* _Task goal_:
Only the text of the entries below should appear in your exact transcription; leave out every picture.

>>>

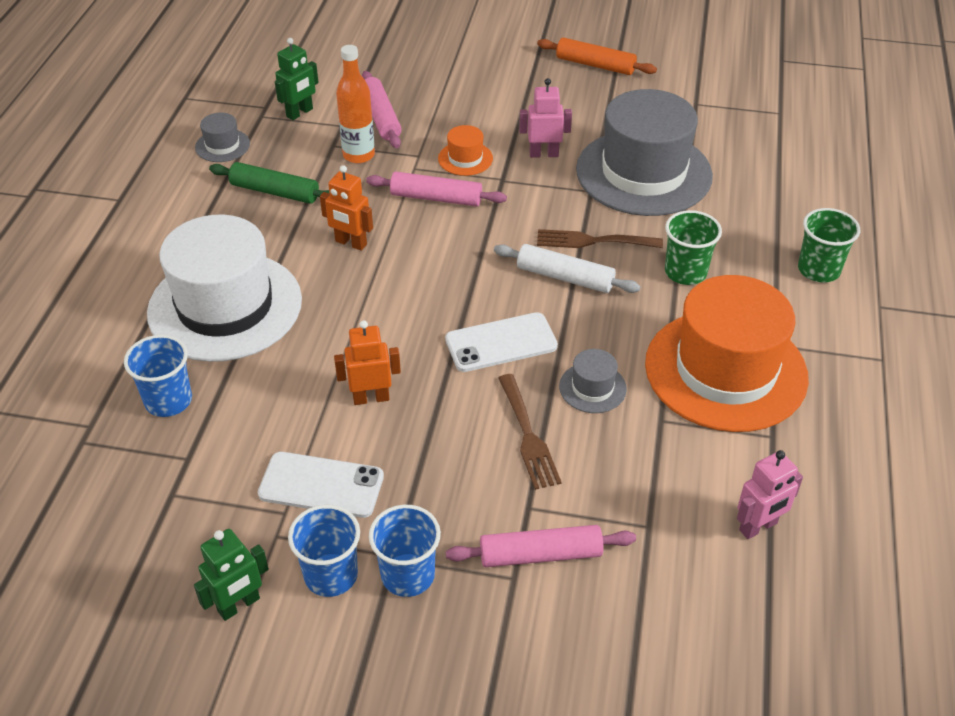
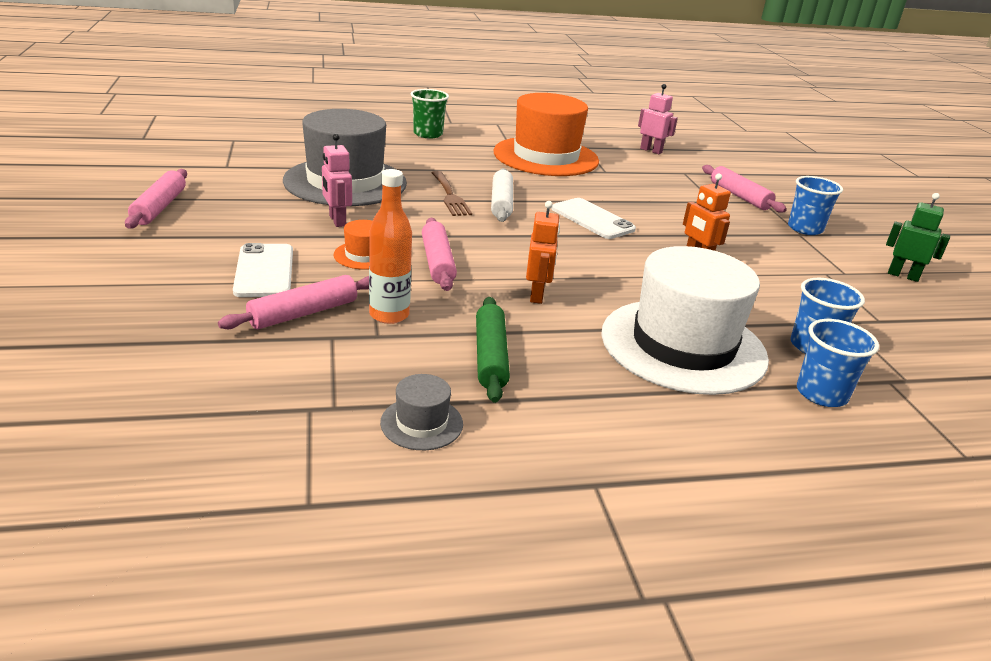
camera: 115 degrees left, 15 degrees down
(300, 113) = (315, 375): green robot -> none
(321, 485) = (789, 264): white phone -> white phone (264, 271)
(331, 575) = (840, 250): blue cup -> blue cup (821, 394)
(528, 435) = (663, 205): brown fork -> none
(592, 388) = (601, 189): grey hat -> none
(595, 65) = (159, 207): orange rolling pin -> pink rolling pin
(685, 272) = (461, 167): green cup -> none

<<<

* _Answer for the task_:
camera: 115 degrees left, 15 degrees down
(300, 113) = (315, 375): green robot -> none
(321, 485) = (789, 264): white phone -> white phone (264, 271)
(331, 575) = (840, 250): blue cup -> blue cup (821, 394)
(528, 435) = (663, 205): brown fork -> none
(592, 388) = (601, 189): grey hat -> none
(595, 65) = (159, 207): orange rolling pin -> pink rolling pin
(685, 272) = (461, 167): green cup -> none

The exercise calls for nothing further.